═════ Records to process

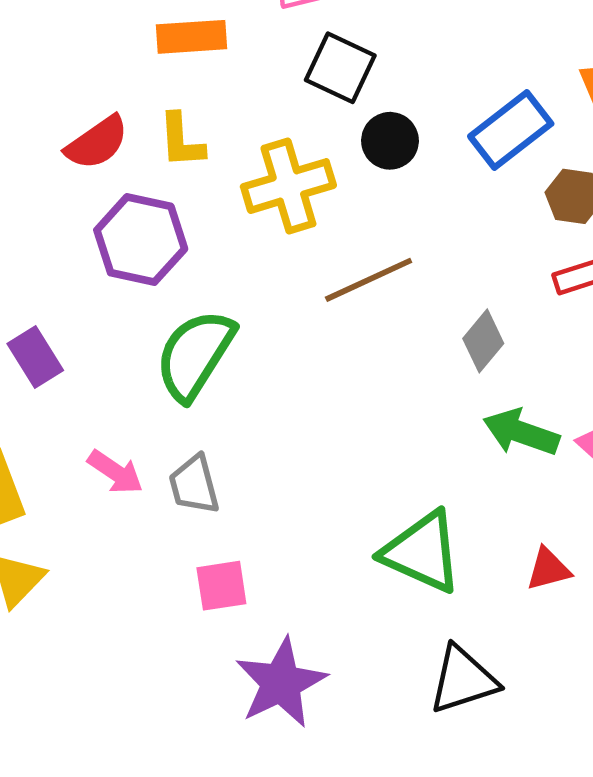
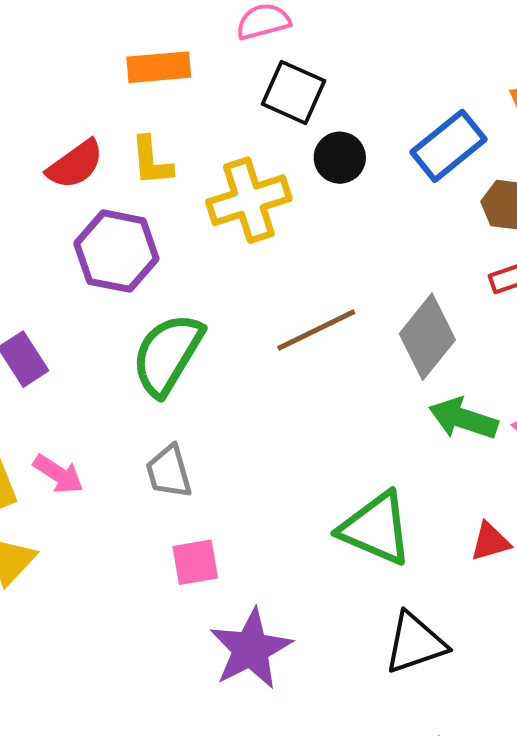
brown line: (369, 280) -> (316, 330), moved
gray diamond: (483, 341) -> (427, 337), size x1.5
pink arrow: (115, 472) -> (58, 474), moved

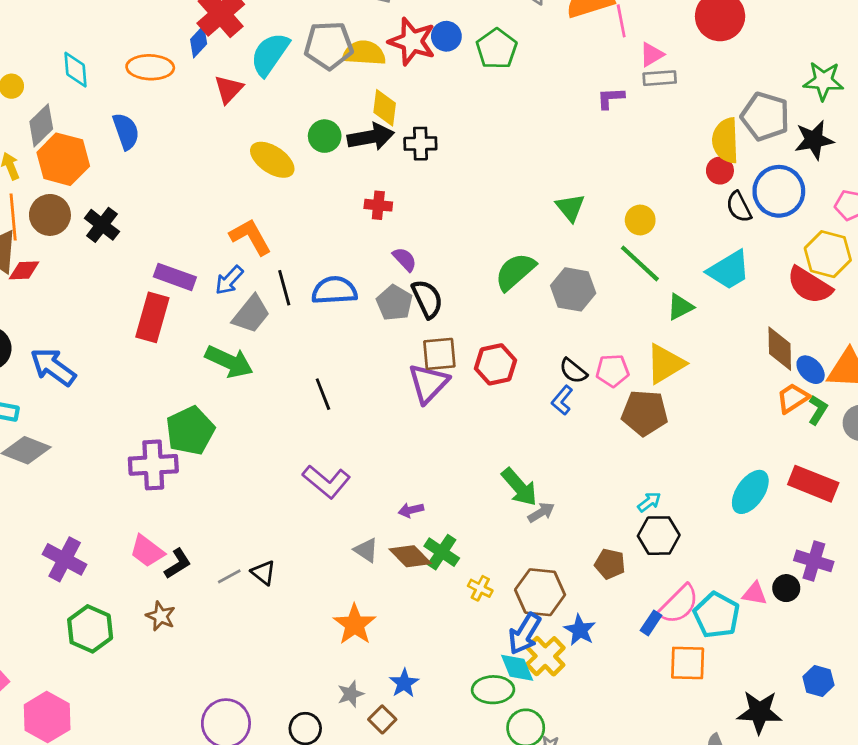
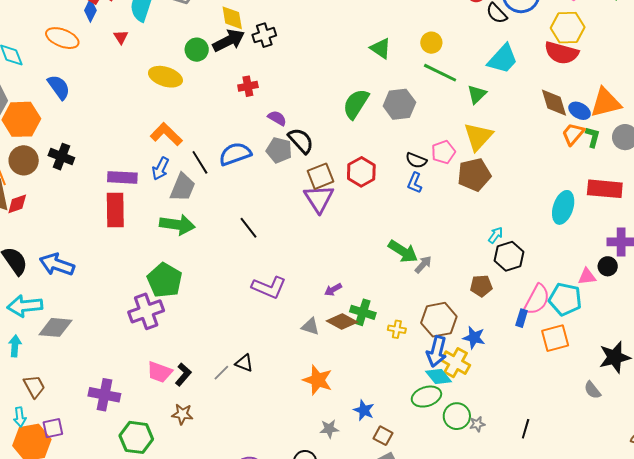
orange ellipse: (150, 67) -> (62, 38), turned 36
red triangle: (229, 89) -> (121, 37), size x0.7
gray star: (351, 694) -> (329, 429), turned 30
brown square: (382, 719) -> (383, 436), moved

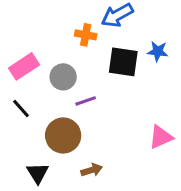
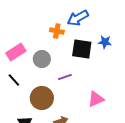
purple line: (86, 101) -> (65, 77), moved
pink triangle: (161, 137) -> (96, 99), moved

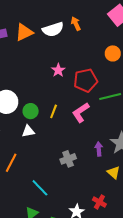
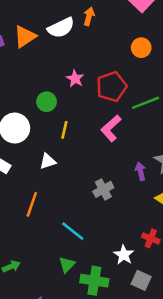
orange arrow: (76, 24) -> (89, 16), turned 48
green circle: (31, 111) -> (47, 102), moved
yellow line: (54, 111) -> (64, 130), moved

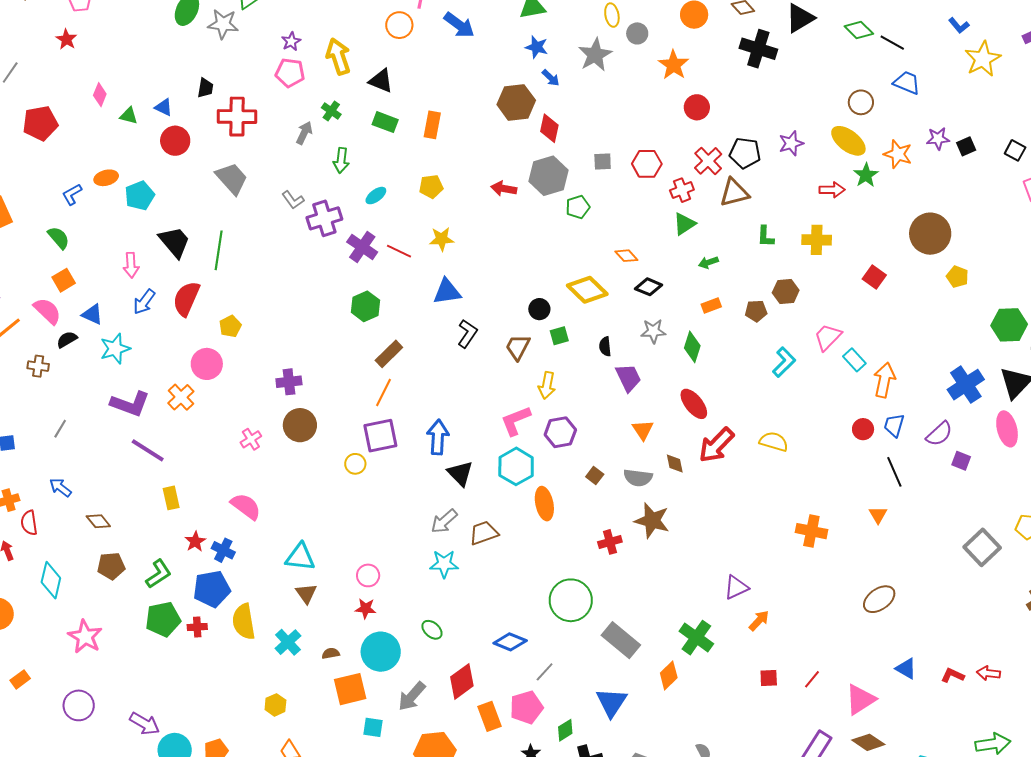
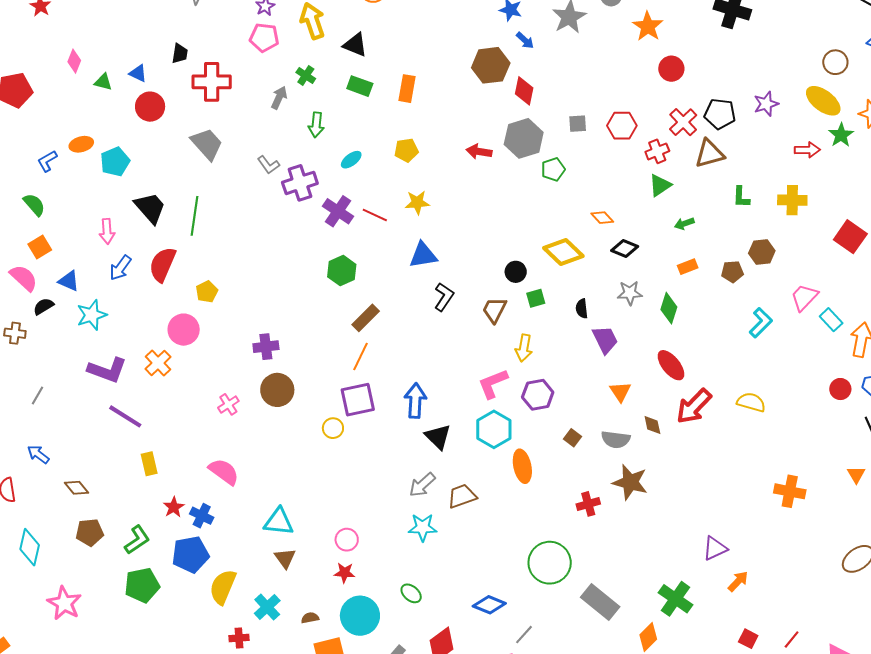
red square: (874, 277) -> (850, 237), size x1.4
yellow semicircle: (244, 622) -> (223, 587), turned 33
red cross: (197, 627) -> (239, 638), moved
red square: (769, 678) -> (748, 639), turned 30

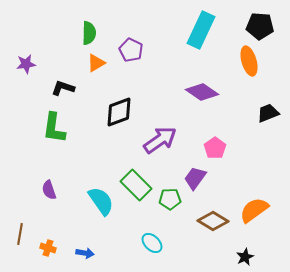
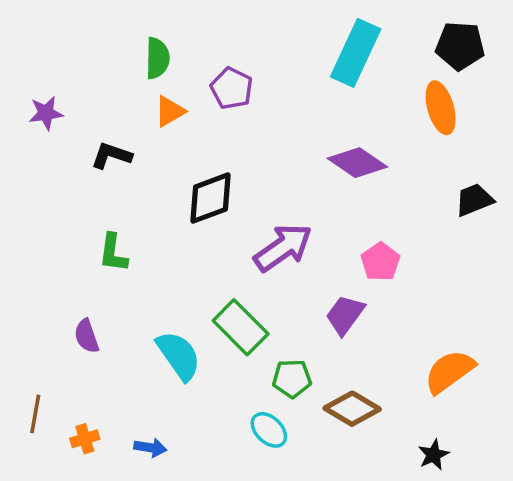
green L-shape: (54, 128) -> (113, 253), moved, size x0.7
green pentagon: (170, 199) -> (292, 379), moved
brown diamond: (213, 221) -> (352, 409), moved
orange cross: (48, 248) -> (85, 439), turned -35

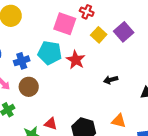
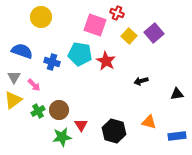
blue cross: (22, 61) -> (52, 62), turned 35
brown circle: (29, 87) -> (59, 110), moved
red triangle: (51, 124) -> (81, 125), turned 40

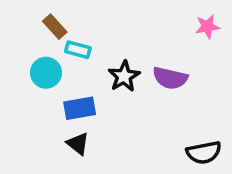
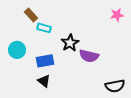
cyan circle: (46, 73) -> (17, 50), moved
purple semicircle: (170, 78) -> (89, 56), moved

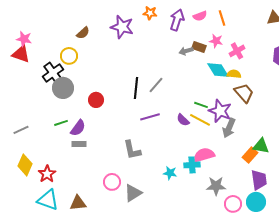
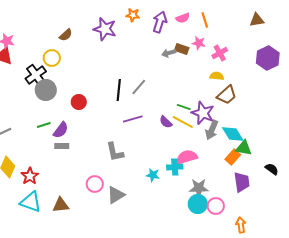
cyan diamond: (218, 70) -> (233, 134), moved
brown trapezoid: (244, 93) -> (227, 95), turned 90
cyan circle: (256, 202) -> (198, 204), moved

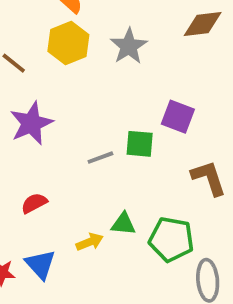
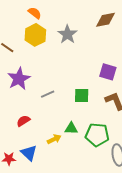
purple square: (178, 117) -> (108, 72), moved
green square: (140, 144) -> (82, 96), moved
gray line: (100, 158) -> (48, 94), moved

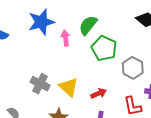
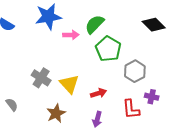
pink arrow: (66, 38) -> (71, 35), turned 91

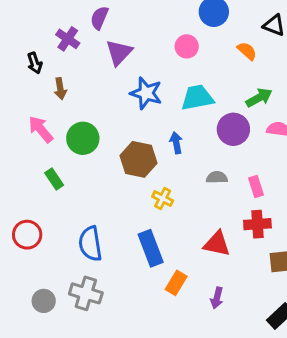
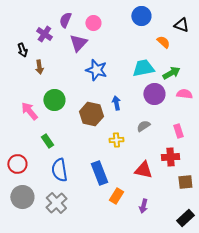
pink circle: (187, 46) -> (93, 23), moved
cyan trapezoid: (197, 98) -> (143, 68), moved
pink arrow: (41, 129) -> (29, 111), moved
gray semicircle: (217, 177) -> (143, 126), turned -32
green rectangle: (54, 179) -> (47, 141), moved
pink rectangle: (256, 186) -> (178, 131), moved
yellow cross: (163, 199) -> (116, 140), moved, turned -32
gray cross: (86, 293) -> (56, 203), turned 30
gray circle: (44, 301) -> (22, 197), moved, size x1.5

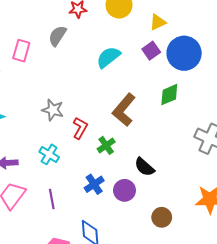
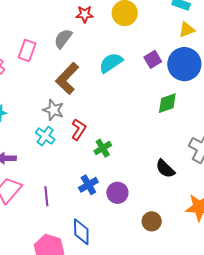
yellow triangle: (158, 22) -> (187, 30), moved
brown L-shape: (124, 110) -> (67, 78), moved
cyan cross: (49, 154) -> (45, 136), moved
black semicircle: (144, 167) -> (165, 169), moved

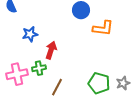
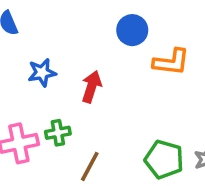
red arrow: (51, 50) -> (92, 87), moved

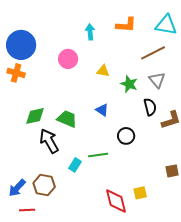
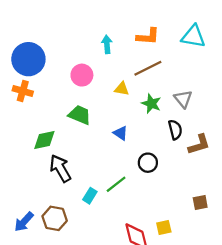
brown line: (153, 53) -> (148, 68), moved
green trapezoid: (67, 119) -> (80, 115), moved
green line: (98, 155) -> (116, 184), turned -30

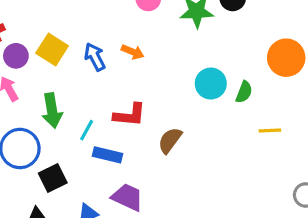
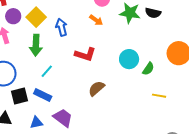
orange arrow: (133, 52) -> (96, 20), moved
green arrow: (52, 111) -> (36, 45), moved
red L-shape: (130, 115) -> (85, 54), moved
blue rectangle: (108, 155) -> (43, 95), moved

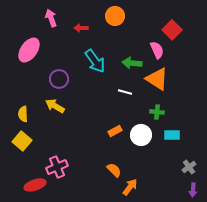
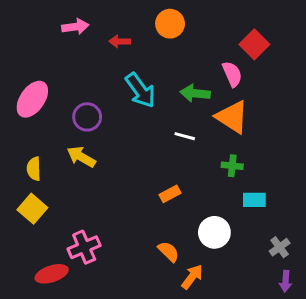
pink arrow: (51, 18) -> (75, 27), turned 102
pink ellipse: (29, 50) -> (32, 99), moved
white circle: (141, 135) -> (214, 232), moved

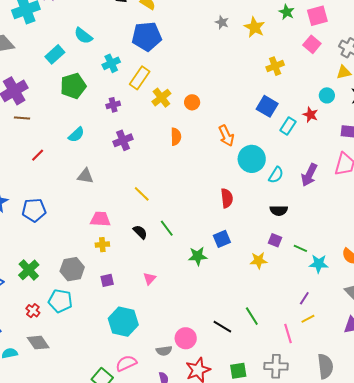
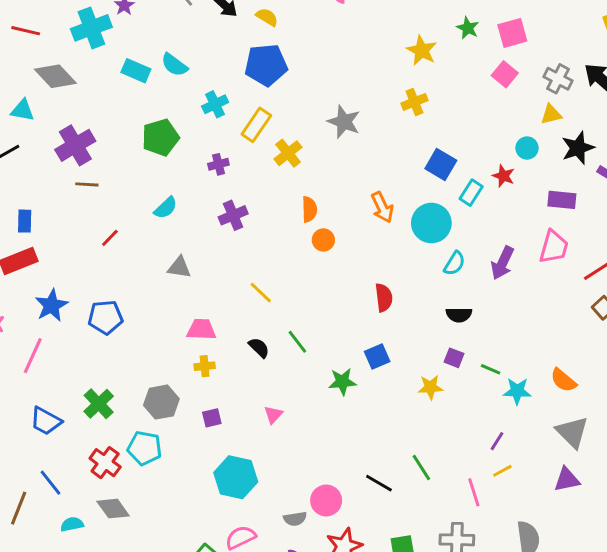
gray star: (222, 22) -> (344, 122), moved, size x1.6
cyan rectangle: (55, 54) -> (136, 71), moved, turned 66
yellow cross: (275, 66) -> (414, 102), moved
orange circle: (192, 102) -> (323, 240), moved
cyan circle: (252, 159) -> (431, 223), moved
red cross: (33, 311) -> (105, 463), size x1.5

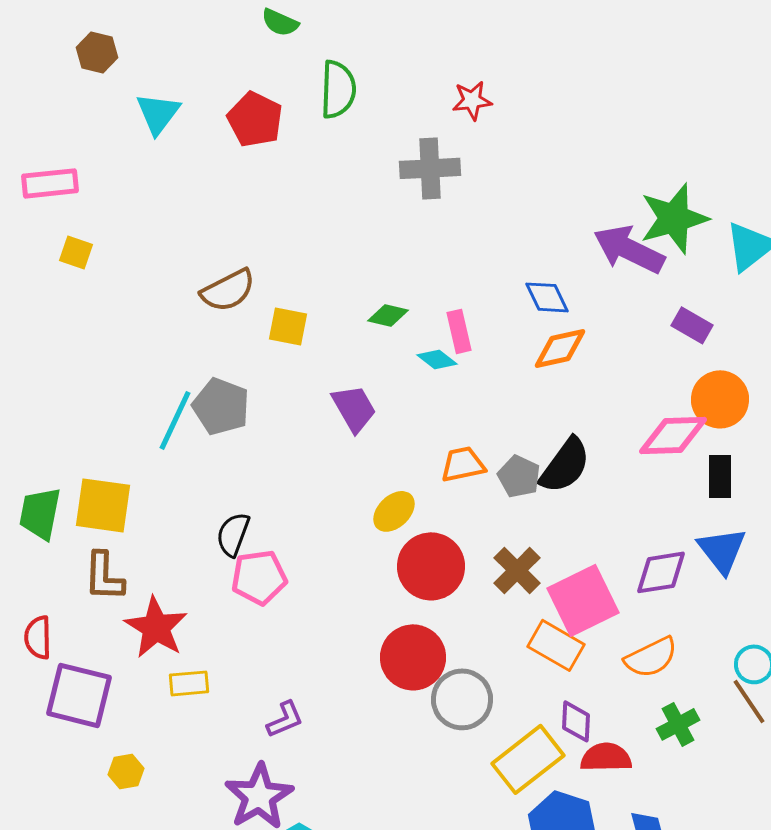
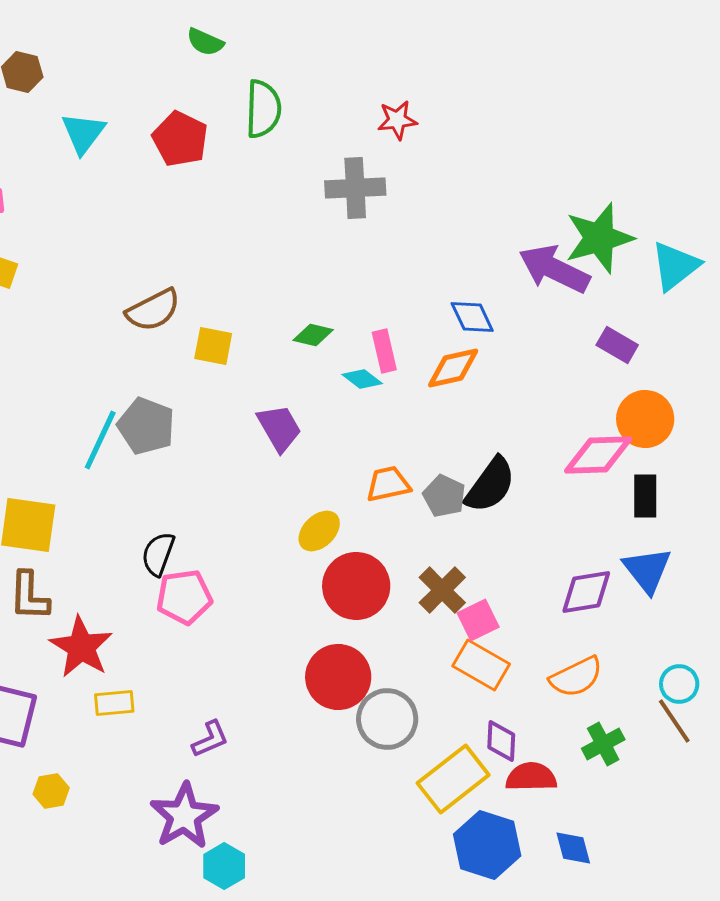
orange diamond: (560, 348) -> (453, 368), moved
pink square: (583, 600) -> (478, 620), moved, size x0.6

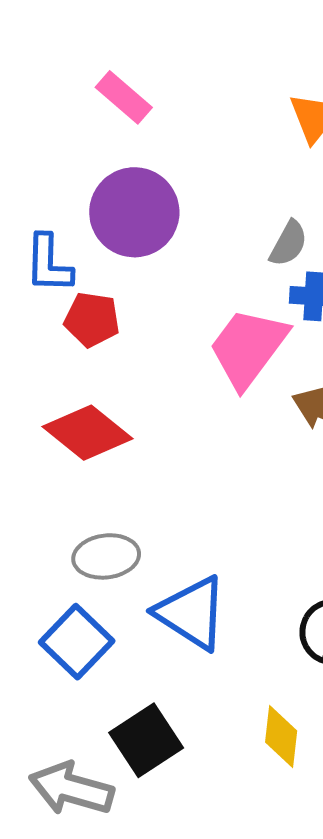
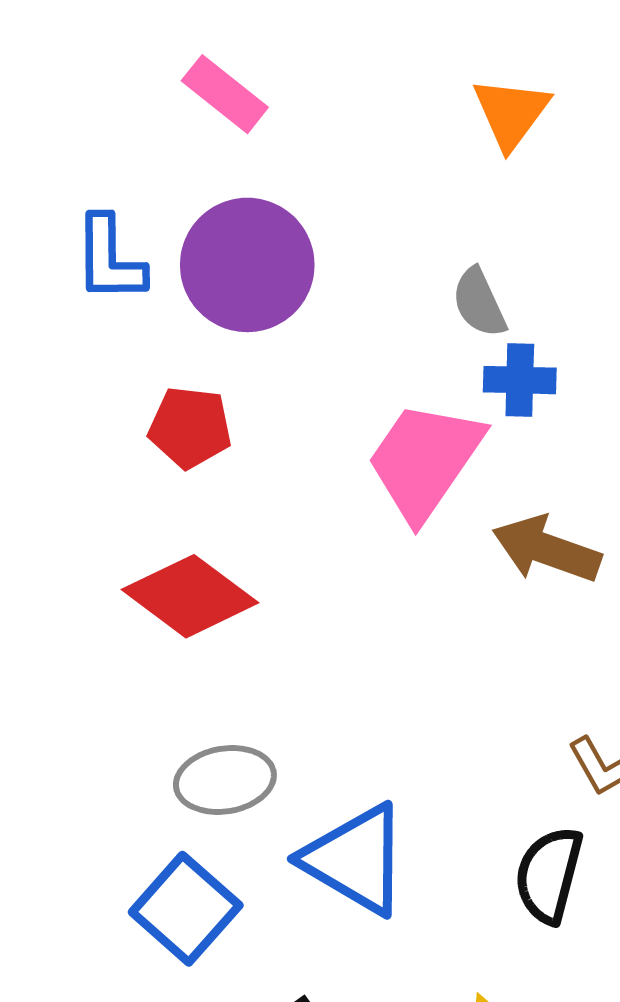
gray semicircle: (289, 243) -> (479, 303), turned 129
blue L-shape: (49, 264) -> (110, 259), moved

══════════

■ What you are asked to do
Output all of the entries once more, word for word, with the images removed.

■ Answer for the task
brown line: (369, 280) -> (316, 330), moved
gray diamond: (483, 341) -> (427, 337), size x1.5
pink arrow: (115, 472) -> (58, 474), moved

orange ellipse: (150, 67) -> (62, 38), turned 36
red triangle: (229, 89) -> (121, 37), size x0.7
gray star: (351, 694) -> (329, 429), turned 30
brown square: (382, 719) -> (383, 436), moved

purple line: (86, 101) -> (65, 77), moved
pink triangle: (161, 137) -> (96, 99), moved

orange arrow: (76, 24) -> (89, 16), turned 48
green circle: (31, 111) -> (47, 102), moved
yellow line: (54, 111) -> (64, 130), moved

red square: (874, 277) -> (850, 237), size x1.4
yellow semicircle: (244, 622) -> (223, 587), turned 33
red cross: (197, 627) -> (239, 638), moved
red square: (769, 678) -> (748, 639), turned 30

green L-shape: (54, 128) -> (113, 253), moved, size x0.7
green pentagon: (170, 199) -> (292, 379), moved
brown diamond: (213, 221) -> (352, 409), moved
orange cross: (48, 248) -> (85, 439), turned -35

blue cross: (22, 61) -> (52, 62), turned 35
brown circle: (29, 87) -> (59, 110), moved
red triangle: (51, 124) -> (81, 125), turned 40

cyan circle: (46, 73) -> (17, 50), moved
purple semicircle: (170, 78) -> (89, 56), moved

cyan diamond: (218, 70) -> (233, 134), moved
brown trapezoid: (244, 93) -> (227, 95), turned 90
cyan circle: (256, 202) -> (198, 204), moved

purple square: (178, 117) -> (108, 72), moved
green square: (140, 144) -> (82, 96), moved
gray line: (100, 158) -> (48, 94), moved

pink arrow: (66, 38) -> (71, 35), turned 91

pink circle: (187, 46) -> (93, 23), moved
cyan trapezoid: (197, 98) -> (143, 68), moved
pink arrow: (41, 129) -> (29, 111), moved
gray semicircle: (217, 177) -> (143, 126), turned -32
green rectangle: (54, 179) -> (47, 141), moved
pink rectangle: (256, 186) -> (178, 131), moved
yellow cross: (163, 199) -> (116, 140), moved, turned -32
gray cross: (86, 293) -> (56, 203), turned 30
gray circle: (44, 301) -> (22, 197), moved, size x1.5

yellow triangle: (158, 22) -> (187, 30), moved
brown L-shape: (124, 110) -> (67, 78), moved
cyan cross: (49, 154) -> (45, 136), moved
black semicircle: (144, 167) -> (165, 169), moved

red arrow: (51, 50) -> (92, 87), moved

brown line: (153, 53) -> (148, 68), moved
green trapezoid: (67, 119) -> (80, 115), moved
green line: (98, 155) -> (116, 184), turned -30

orange arrow: (133, 52) -> (96, 20), moved
green arrow: (52, 111) -> (36, 45), moved
red L-shape: (130, 115) -> (85, 54), moved
blue rectangle: (108, 155) -> (43, 95), moved

pink arrow: (51, 18) -> (75, 27), turned 102
pink ellipse: (29, 50) -> (32, 99), moved
white circle: (141, 135) -> (214, 232), moved

gray star: (222, 22) -> (344, 122), moved, size x1.6
cyan rectangle: (55, 54) -> (136, 71), moved, turned 66
yellow cross: (275, 66) -> (414, 102), moved
orange circle: (192, 102) -> (323, 240), moved
cyan circle: (252, 159) -> (431, 223), moved
red cross: (33, 311) -> (105, 463), size x1.5

orange diamond: (560, 348) -> (453, 368), moved
pink square: (583, 600) -> (478, 620), moved, size x0.6

gray semicircle: (289, 243) -> (479, 303), turned 129
blue L-shape: (49, 264) -> (110, 259), moved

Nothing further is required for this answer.